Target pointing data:

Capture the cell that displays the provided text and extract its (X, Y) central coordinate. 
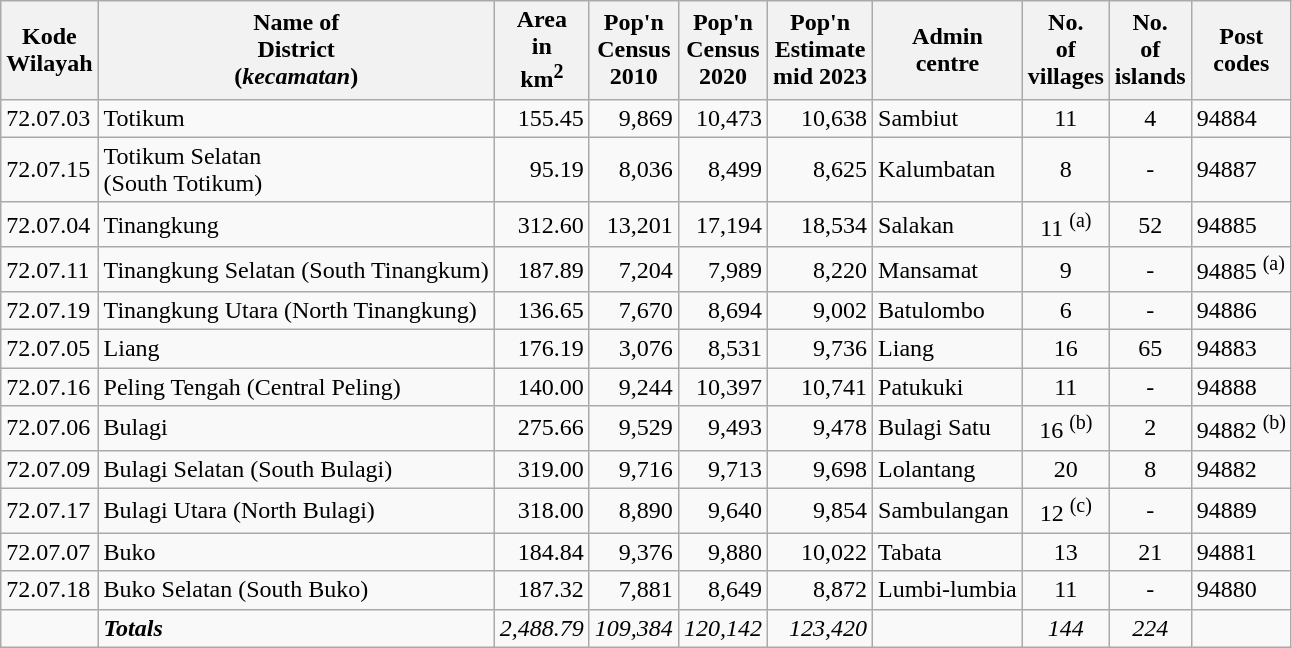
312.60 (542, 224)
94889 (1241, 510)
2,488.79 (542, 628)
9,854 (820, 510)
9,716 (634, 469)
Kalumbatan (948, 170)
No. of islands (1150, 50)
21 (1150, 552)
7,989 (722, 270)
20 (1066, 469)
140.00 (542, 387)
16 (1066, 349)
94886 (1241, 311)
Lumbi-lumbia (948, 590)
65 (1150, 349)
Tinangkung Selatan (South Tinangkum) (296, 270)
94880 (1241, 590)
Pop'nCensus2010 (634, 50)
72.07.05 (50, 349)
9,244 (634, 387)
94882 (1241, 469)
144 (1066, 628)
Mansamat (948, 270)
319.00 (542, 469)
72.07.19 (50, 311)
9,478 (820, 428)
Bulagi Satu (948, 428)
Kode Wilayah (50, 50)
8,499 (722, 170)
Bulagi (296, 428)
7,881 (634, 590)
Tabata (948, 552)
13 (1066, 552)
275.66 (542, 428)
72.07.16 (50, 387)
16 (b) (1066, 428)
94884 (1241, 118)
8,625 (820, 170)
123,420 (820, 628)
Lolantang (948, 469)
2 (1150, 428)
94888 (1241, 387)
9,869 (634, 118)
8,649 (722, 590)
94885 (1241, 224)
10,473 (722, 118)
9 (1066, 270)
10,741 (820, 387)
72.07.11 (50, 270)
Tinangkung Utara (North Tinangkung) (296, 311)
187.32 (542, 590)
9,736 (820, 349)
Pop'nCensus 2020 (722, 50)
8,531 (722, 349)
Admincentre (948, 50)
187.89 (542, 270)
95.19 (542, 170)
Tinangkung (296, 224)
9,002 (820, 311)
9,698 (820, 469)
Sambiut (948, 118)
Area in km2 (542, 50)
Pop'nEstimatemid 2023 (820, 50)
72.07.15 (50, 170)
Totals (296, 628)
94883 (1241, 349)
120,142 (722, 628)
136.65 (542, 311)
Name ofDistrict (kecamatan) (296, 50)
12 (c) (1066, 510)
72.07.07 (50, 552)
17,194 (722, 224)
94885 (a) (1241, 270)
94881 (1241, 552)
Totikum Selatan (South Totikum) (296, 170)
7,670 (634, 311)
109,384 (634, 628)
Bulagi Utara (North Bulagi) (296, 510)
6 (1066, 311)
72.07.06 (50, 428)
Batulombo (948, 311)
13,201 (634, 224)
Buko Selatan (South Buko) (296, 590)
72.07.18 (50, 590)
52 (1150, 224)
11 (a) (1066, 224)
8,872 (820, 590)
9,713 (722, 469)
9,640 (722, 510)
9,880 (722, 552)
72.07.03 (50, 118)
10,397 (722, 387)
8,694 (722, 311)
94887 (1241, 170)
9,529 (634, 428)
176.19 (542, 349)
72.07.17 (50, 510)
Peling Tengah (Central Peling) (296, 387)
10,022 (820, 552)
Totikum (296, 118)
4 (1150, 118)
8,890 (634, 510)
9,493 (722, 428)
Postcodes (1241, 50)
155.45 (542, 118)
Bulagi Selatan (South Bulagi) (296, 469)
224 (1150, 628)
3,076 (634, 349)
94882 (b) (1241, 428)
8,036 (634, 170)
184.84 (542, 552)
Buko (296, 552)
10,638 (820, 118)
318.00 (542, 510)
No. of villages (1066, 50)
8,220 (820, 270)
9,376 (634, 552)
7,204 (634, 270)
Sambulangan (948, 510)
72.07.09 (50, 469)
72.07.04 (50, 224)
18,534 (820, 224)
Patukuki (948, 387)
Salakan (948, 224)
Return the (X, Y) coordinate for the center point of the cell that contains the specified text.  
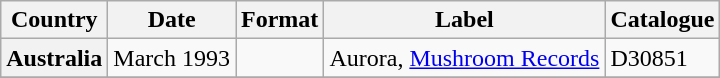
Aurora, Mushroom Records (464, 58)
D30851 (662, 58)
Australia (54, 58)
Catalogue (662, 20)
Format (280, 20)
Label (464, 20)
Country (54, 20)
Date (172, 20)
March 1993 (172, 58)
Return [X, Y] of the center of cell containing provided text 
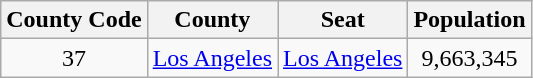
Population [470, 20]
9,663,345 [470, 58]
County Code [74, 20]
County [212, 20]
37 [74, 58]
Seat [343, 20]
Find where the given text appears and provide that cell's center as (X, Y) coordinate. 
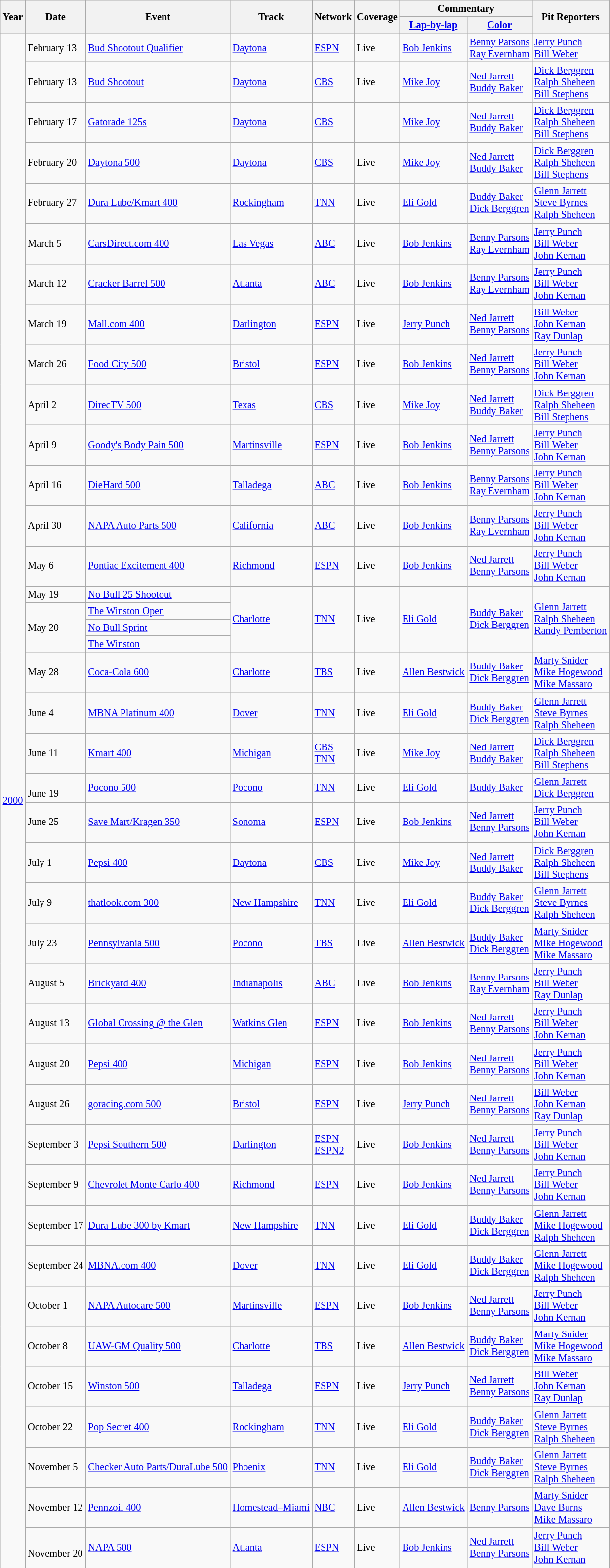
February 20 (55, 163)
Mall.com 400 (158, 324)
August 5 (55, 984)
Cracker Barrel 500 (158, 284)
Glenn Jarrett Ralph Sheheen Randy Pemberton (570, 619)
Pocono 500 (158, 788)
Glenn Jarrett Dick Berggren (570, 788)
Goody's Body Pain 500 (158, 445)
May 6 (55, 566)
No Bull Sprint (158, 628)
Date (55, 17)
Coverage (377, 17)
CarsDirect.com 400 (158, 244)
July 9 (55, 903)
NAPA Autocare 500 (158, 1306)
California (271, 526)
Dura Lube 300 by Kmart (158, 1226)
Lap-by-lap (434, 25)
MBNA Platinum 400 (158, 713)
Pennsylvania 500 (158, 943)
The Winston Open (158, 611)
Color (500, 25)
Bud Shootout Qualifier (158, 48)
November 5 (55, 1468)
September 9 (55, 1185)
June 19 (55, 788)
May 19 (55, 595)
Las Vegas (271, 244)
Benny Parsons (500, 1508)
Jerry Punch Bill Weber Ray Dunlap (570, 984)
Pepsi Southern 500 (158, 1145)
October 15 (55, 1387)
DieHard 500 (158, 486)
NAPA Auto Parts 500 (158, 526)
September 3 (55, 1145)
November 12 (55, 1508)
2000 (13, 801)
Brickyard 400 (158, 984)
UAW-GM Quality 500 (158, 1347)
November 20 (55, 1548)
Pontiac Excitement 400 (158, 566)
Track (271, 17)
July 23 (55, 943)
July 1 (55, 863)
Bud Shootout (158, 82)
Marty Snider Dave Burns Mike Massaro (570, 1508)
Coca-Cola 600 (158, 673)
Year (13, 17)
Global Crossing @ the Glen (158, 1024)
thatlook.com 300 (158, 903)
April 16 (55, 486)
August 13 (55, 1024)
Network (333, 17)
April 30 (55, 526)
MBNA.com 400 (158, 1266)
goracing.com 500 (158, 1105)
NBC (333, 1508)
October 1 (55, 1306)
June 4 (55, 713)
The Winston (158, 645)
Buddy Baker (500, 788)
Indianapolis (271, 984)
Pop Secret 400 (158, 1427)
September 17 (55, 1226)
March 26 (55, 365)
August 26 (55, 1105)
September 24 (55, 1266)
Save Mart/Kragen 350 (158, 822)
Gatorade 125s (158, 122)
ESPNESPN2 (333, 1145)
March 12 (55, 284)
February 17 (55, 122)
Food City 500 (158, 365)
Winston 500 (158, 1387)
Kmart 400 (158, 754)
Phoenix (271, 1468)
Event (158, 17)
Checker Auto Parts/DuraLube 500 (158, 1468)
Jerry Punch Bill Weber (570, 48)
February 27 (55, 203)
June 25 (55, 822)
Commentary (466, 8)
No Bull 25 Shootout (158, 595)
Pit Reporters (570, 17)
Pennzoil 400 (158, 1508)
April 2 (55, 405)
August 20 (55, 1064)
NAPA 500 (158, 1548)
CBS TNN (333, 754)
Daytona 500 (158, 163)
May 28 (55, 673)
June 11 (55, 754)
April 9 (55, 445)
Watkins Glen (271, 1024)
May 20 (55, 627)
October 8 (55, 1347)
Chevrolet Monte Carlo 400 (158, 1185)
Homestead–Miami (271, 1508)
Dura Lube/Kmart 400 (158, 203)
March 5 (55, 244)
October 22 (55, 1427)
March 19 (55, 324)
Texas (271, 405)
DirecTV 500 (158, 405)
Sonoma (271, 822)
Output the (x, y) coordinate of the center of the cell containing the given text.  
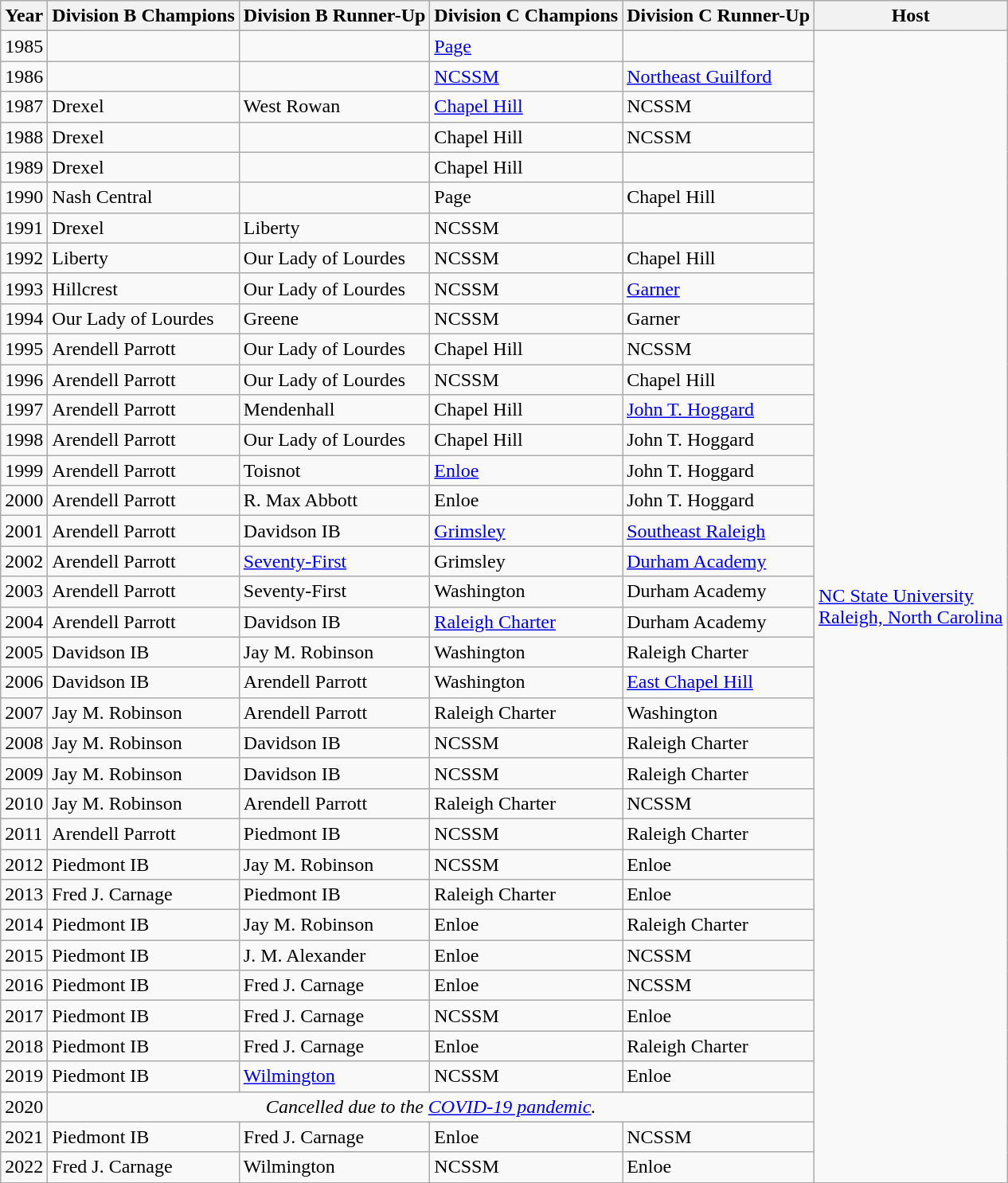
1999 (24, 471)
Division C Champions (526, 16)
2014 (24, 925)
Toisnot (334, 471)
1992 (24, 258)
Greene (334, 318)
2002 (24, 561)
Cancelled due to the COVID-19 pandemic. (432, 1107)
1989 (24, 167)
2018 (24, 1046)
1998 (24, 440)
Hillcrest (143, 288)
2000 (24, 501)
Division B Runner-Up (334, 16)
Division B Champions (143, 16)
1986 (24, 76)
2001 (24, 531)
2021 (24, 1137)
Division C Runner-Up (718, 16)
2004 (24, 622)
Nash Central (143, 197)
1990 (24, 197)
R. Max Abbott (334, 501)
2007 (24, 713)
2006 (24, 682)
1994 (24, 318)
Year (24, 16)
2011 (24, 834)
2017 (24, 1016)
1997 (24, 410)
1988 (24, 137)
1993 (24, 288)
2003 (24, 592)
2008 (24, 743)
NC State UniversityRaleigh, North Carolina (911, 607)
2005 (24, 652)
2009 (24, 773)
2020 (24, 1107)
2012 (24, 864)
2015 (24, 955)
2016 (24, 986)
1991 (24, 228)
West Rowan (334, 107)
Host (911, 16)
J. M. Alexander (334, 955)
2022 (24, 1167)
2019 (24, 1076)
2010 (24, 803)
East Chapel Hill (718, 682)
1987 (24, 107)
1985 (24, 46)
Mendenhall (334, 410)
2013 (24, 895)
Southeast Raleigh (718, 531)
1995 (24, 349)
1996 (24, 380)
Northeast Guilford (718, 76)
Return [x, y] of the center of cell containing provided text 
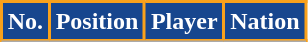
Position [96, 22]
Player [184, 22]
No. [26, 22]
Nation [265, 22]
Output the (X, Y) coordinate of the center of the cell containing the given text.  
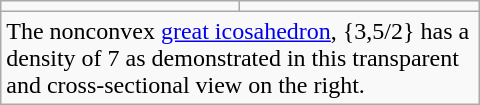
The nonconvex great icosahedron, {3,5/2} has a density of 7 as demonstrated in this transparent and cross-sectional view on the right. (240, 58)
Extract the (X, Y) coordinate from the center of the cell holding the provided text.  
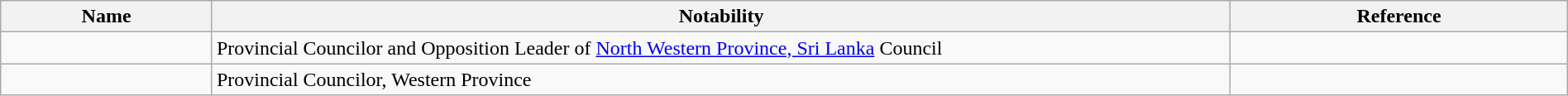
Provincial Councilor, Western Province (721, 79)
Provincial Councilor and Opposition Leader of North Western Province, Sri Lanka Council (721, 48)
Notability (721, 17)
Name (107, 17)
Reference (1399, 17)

*WHAT THE TASK ASKS*:
Change "Notability" to "Prominence" in the rows from the line with "Provincial Councilor, Western" through the last row, and write out those lines again with nothing else altered.

*OUTPUT OF THE TASK*:
Provincial Councilor, Western Province (721, 79)
Provincial Councilor and Opposition Leader of North Western Province, Sri Lanka Council (721, 48)
Prominence (721, 17)
Name (107, 17)
Reference (1399, 17)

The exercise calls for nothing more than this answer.